##### Data supplied

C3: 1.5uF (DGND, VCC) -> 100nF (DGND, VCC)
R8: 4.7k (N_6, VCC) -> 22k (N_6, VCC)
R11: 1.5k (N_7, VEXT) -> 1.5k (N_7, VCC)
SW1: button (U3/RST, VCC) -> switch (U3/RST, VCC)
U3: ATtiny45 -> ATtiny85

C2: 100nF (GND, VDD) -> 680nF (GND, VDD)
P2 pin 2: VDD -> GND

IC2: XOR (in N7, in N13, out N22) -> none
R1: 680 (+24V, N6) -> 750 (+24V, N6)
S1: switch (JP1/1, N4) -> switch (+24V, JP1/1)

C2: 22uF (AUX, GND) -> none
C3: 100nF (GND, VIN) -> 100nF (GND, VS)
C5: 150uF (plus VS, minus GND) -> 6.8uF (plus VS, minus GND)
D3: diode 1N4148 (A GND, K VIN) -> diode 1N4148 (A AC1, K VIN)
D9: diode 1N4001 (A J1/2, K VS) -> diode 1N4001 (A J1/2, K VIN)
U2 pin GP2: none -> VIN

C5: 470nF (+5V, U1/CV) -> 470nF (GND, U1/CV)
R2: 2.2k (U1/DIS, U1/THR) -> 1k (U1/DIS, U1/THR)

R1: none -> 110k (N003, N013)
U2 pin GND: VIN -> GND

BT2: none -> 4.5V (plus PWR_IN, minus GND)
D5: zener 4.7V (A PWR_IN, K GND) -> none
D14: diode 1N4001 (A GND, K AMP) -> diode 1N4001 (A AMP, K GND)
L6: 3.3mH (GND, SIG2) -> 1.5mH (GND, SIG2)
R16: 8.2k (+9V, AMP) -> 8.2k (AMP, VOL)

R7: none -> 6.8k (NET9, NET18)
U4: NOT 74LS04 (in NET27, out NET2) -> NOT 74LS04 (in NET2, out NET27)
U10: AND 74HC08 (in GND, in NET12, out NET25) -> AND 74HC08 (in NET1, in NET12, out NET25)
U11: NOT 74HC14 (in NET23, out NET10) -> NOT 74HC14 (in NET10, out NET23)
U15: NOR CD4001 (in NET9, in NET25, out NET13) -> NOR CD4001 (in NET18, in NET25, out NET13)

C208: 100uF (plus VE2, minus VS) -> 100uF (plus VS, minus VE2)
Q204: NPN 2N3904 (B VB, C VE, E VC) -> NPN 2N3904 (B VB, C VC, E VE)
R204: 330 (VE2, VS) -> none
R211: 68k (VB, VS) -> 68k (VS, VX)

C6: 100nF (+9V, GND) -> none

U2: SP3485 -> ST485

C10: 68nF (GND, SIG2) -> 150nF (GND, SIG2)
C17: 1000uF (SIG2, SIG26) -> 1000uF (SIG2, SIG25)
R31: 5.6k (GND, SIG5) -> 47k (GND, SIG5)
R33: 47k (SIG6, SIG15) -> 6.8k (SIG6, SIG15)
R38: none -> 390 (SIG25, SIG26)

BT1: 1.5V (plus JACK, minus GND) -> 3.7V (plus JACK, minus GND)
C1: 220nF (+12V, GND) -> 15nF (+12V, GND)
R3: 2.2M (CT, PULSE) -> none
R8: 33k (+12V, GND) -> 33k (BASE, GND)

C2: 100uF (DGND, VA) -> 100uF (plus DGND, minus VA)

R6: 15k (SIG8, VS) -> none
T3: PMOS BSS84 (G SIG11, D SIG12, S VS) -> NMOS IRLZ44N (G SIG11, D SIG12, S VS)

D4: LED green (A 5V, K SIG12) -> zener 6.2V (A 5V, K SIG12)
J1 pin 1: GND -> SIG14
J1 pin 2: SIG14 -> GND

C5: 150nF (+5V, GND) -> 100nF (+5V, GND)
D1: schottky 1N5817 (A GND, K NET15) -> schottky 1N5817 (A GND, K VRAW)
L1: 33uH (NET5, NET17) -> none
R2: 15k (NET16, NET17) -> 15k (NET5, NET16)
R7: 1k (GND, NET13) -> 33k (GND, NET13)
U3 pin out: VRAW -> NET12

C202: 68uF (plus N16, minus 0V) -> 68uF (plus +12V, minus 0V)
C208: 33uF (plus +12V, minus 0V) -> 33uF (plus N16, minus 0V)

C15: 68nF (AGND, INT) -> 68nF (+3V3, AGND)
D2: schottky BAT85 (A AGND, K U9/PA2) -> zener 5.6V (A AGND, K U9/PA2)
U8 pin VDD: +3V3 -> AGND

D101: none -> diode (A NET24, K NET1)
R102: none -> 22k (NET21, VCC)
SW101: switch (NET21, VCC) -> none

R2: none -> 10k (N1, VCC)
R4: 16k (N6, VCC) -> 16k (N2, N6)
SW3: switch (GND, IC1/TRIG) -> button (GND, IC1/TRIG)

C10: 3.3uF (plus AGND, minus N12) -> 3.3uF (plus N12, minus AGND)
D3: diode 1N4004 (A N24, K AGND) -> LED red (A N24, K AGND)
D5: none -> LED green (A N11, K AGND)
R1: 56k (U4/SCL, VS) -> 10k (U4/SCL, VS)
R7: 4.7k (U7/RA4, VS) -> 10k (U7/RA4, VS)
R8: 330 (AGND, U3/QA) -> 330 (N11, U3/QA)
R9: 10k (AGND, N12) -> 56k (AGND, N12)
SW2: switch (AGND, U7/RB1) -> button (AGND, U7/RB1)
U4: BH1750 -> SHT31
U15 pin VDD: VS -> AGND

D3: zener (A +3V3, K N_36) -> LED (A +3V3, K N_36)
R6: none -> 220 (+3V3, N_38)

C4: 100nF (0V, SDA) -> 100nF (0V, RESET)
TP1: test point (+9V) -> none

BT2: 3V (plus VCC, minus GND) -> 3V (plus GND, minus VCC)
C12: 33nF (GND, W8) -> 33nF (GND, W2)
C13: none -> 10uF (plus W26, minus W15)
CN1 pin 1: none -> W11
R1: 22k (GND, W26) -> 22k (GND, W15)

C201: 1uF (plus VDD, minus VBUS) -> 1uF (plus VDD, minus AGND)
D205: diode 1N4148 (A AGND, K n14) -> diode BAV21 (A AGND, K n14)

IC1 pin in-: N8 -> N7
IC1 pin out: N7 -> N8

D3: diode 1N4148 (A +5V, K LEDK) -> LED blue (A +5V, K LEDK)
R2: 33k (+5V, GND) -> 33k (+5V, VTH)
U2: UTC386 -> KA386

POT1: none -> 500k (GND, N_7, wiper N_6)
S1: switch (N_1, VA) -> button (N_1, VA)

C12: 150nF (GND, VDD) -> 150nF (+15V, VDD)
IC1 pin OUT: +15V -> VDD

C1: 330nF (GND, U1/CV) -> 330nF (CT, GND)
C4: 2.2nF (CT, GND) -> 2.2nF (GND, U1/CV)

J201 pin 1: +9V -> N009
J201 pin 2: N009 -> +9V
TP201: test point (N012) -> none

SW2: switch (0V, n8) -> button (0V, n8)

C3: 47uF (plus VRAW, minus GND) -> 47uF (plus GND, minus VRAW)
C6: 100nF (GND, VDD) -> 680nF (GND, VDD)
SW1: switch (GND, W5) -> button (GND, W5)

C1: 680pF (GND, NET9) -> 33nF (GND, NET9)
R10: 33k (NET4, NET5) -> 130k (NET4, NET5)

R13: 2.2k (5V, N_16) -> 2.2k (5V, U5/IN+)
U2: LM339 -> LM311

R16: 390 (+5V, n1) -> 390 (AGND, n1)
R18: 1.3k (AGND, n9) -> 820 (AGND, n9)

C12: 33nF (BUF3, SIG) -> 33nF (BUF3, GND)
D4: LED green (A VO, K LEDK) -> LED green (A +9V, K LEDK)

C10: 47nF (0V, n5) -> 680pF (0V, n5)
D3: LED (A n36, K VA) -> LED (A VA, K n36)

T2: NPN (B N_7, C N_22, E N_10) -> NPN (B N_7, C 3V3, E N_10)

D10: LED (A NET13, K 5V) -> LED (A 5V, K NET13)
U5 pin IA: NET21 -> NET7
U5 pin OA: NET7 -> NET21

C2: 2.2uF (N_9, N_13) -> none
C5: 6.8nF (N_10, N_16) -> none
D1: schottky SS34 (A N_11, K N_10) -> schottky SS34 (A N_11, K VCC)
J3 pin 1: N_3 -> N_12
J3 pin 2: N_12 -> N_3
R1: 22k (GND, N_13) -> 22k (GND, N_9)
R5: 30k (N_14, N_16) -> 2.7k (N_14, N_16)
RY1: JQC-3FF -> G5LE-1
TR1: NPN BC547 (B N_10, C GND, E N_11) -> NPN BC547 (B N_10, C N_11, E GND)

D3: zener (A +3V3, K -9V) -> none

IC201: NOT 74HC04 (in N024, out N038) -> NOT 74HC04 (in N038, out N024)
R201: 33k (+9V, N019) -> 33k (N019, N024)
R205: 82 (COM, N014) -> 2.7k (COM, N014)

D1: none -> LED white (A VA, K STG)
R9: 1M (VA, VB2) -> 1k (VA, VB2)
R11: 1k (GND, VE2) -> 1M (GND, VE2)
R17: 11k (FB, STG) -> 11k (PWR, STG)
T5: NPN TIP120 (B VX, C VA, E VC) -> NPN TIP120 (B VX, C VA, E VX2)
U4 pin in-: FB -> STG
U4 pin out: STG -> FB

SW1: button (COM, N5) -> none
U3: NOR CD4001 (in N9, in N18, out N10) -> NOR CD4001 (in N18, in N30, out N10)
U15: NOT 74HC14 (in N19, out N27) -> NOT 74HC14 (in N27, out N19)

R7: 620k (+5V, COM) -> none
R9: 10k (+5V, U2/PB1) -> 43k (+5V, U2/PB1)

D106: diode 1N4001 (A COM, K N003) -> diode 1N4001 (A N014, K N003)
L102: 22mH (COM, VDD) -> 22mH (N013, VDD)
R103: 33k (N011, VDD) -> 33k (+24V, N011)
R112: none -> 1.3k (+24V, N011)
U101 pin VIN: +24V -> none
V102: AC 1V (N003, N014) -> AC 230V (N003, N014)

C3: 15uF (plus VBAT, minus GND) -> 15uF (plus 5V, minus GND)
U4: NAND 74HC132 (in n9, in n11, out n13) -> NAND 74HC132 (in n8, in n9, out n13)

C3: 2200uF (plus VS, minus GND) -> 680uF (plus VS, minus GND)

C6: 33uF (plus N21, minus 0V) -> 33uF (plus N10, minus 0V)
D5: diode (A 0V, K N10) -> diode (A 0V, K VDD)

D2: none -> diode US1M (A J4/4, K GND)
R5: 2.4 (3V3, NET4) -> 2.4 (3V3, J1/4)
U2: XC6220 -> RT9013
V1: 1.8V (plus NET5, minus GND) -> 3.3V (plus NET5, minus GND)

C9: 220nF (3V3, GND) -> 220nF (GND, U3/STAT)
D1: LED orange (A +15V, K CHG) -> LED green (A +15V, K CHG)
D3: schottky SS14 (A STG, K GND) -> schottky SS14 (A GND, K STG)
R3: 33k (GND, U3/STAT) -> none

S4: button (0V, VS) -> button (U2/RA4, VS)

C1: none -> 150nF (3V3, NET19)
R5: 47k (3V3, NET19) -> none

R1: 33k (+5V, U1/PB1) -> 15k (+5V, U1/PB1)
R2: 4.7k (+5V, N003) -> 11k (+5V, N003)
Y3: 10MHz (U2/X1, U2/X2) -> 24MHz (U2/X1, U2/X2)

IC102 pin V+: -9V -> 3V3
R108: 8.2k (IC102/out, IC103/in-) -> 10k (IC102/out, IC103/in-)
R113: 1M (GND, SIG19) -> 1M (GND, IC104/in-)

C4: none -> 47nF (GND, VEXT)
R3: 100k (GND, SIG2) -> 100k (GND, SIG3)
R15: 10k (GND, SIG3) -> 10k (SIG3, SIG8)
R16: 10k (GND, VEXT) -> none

##########

What is expected -
Return a copy of each line in the entries that contains "VEXT".

Written reply -
R11: 1.5k (N_7, VEXT) -> 1.5k (N_7, VCC)
C4: none -> 47nF (GND, VEXT)
R16: 10k (GND, VEXT) -> none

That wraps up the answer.